(Source material)

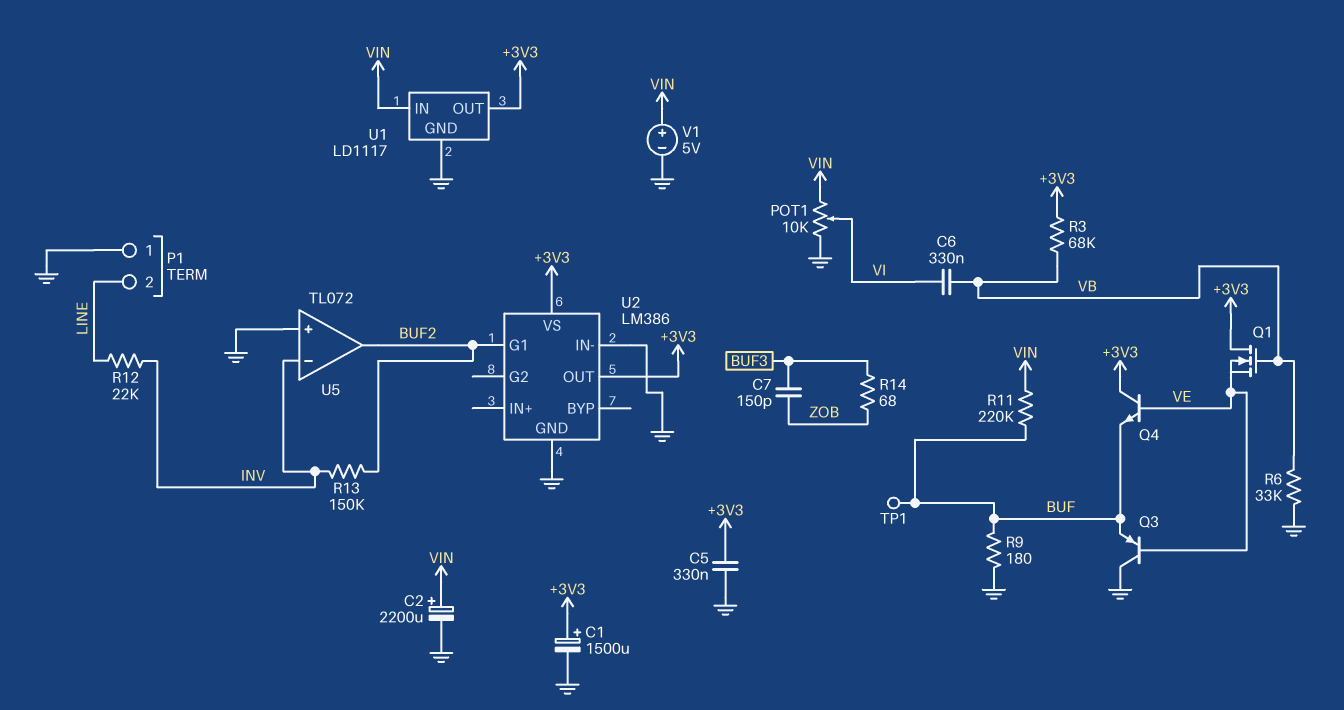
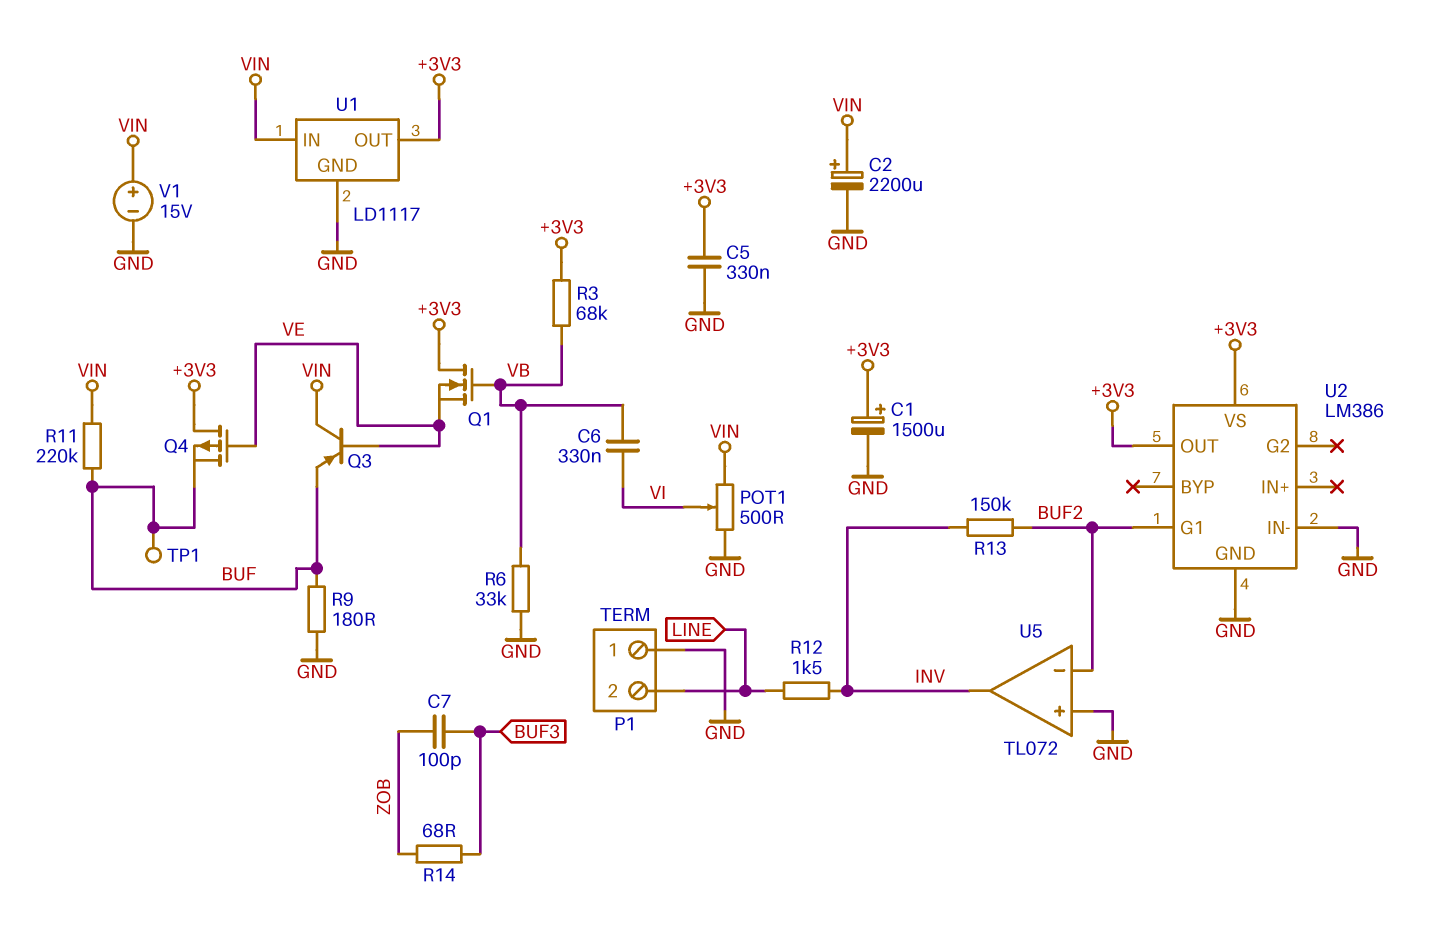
C7: 150pF (BUF3, ZOB) -> 100pF (BUF3, ZOB)
POT1: 10k (GND, VIN, wiper VI) -> 500 (GND, VIN, wiper VI)
Q3: PNP (B VE, C GND, E BUF) -> PNP (B VE, C VIN, E BUF)
Q4: NPN (B VE, C +3V3, E BUF) -> PMOS (G VE, D +3V3, S BUF)
R12: 22k (INV, LINE) -> 1.5k (INV, LINE)
U5 pin in-: INV -> BUF2
U5 pin out: BUF2 -> INV
V1: 5V (plus VIN, minus GND) -> 15V (plus VIN, minus GND)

(End Source material)

● What the task requires
Word for word, repeat the lines of data above, omitting every picture.

● Answer to this task
C7: 150pF (BUF3, ZOB) -> 100pF (BUF3, ZOB)
POT1: 10k (GND, VIN, wiper VI) -> 500 (GND, VIN, wiper VI)
Q3: PNP (B VE, C GND, E BUF) -> PNP (B VE, C VIN, E BUF)
Q4: NPN (B VE, C +3V3, E BUF) -> PMOS (G VE, D +3V3, S BUF)
R12: 22k (INV, LINE) -> 1.5k (INV, LINE)
U5 pin in-: INV -> BUF2
U5 pin out: BUF2 -> INV
V1: 5V (plus VIN, minus GND) -> 15V (plus VIN, minus GND)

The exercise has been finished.